* WHAT IS EXPECTED: Reprint the lines below as they are, minus the pictures.

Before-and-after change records
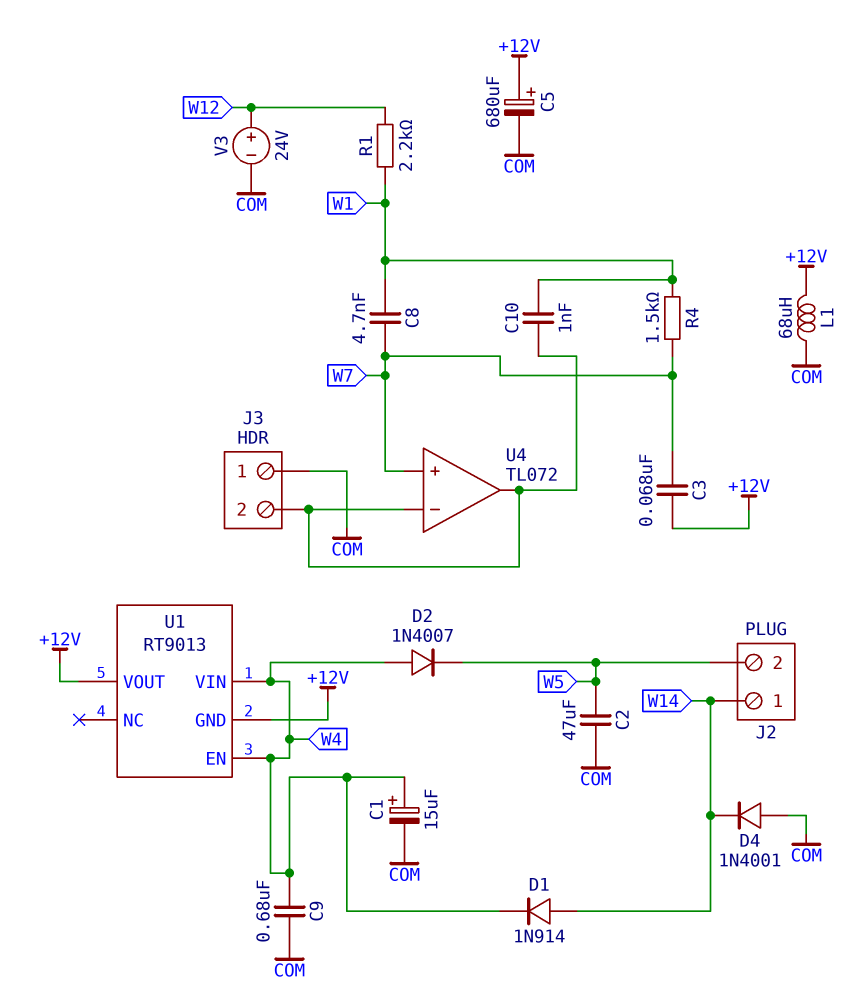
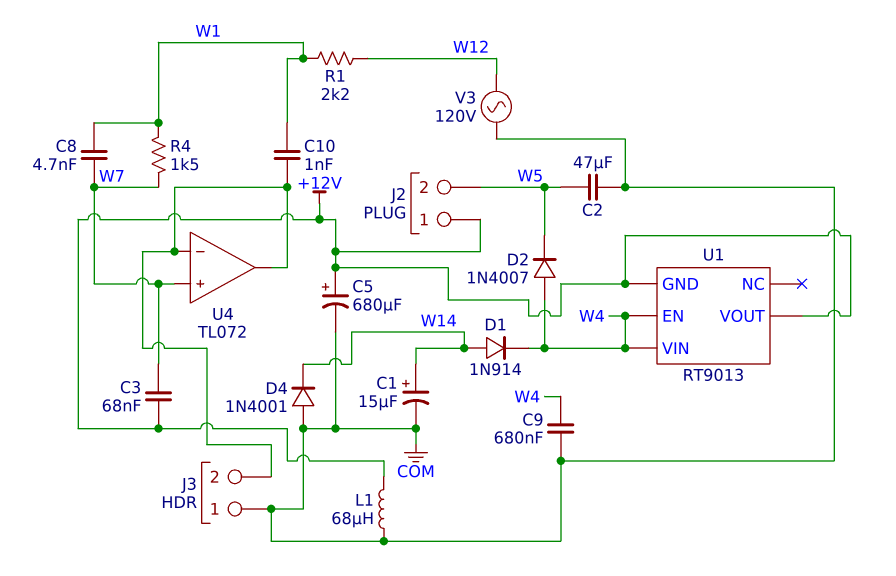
C1: 15uF (plus W4, minus COM) -> 15uF (plus W14, minus COM)
J2 pin 1: W14 -> +12V
V3: 24V (plus W12, minus COM) -> AC 120V (COM, W12)

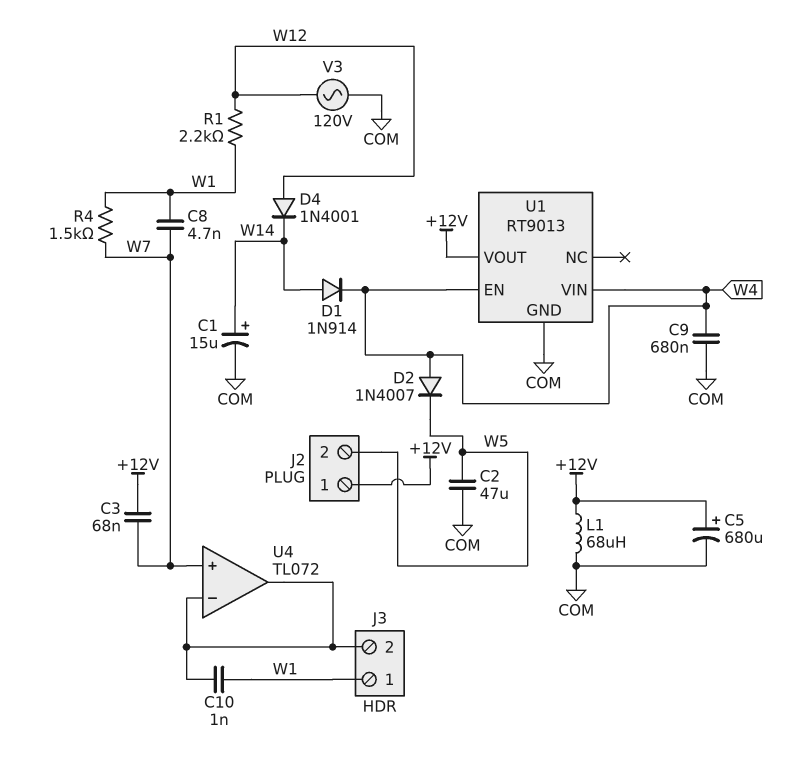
D4: diode 1N4001 (A COM, K W14) -> diode 1N4001 (A W12, K W14)
J3 pin 1: COM -> W1
U1 pin GND: +12V -> COM

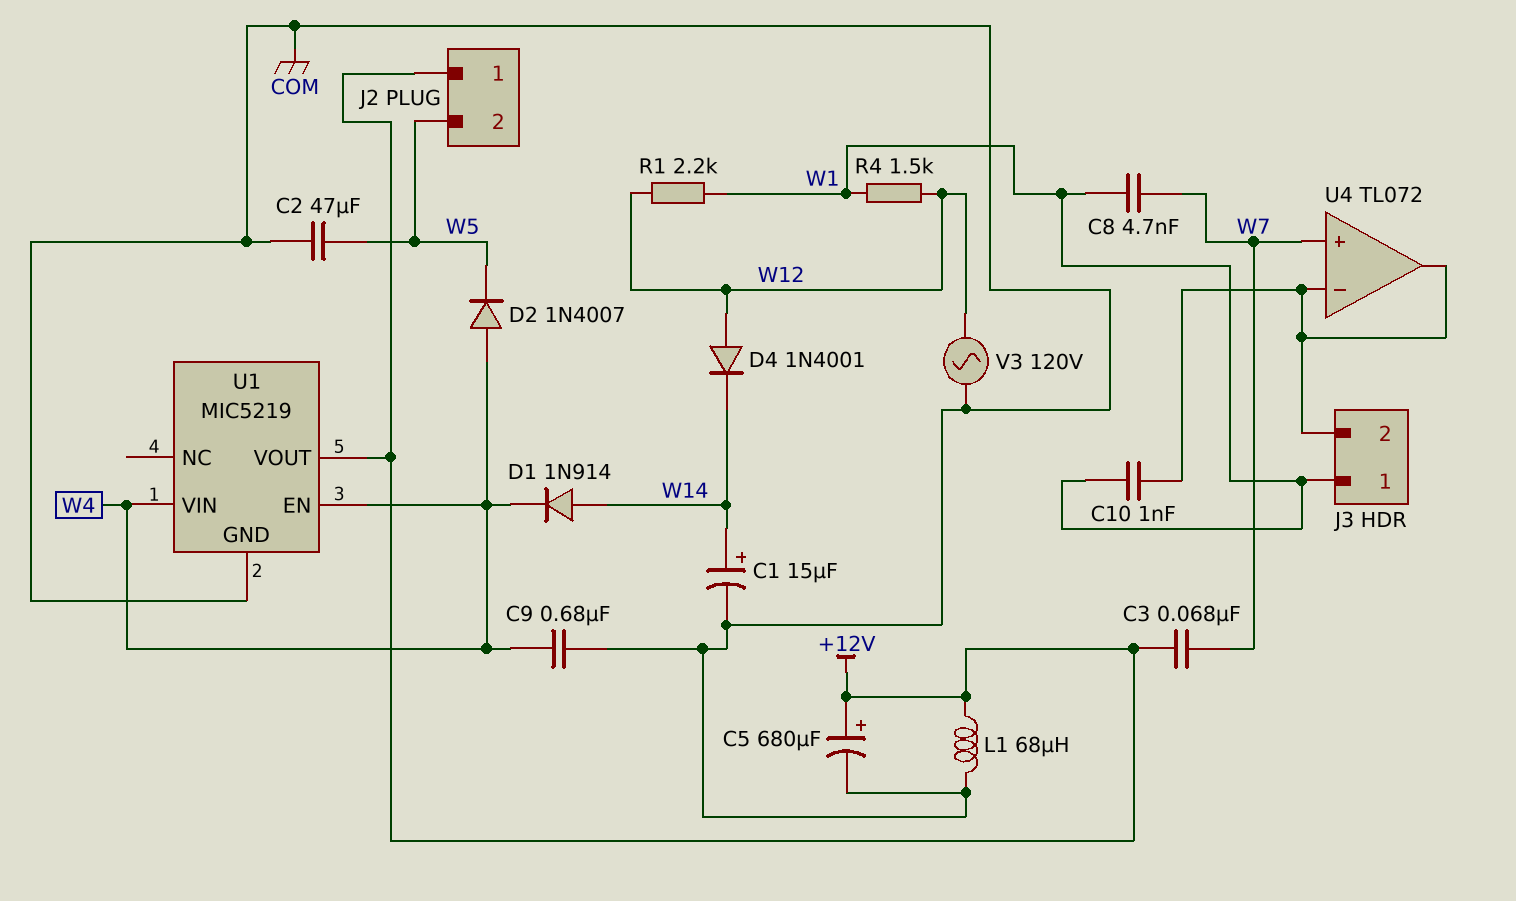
R4: 1.5k (W1, W7) -> 1.5k (W1, W12)
U1: RT9013 -> MIC5219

* EXERCISE ANSWER:
C1: 15uF (plus W4, minus COM) -> 15uF (plus W14, minus COM)
J2 pin 1: W14 -> +12V
V3: 24V (plus W12, minus COM) -> AC 120V (COM, W12)

D4: diode 1N4001 (A COM, K W14) -> diode 1N4001 (A W12, K W14)
J3 pin 1: COM -> W1
U1 pin GND: +12V -> COM

R4: 1.5k (W1, W7) -> 1.5k (W1, W12)
U1: RT9013 -> MIC5219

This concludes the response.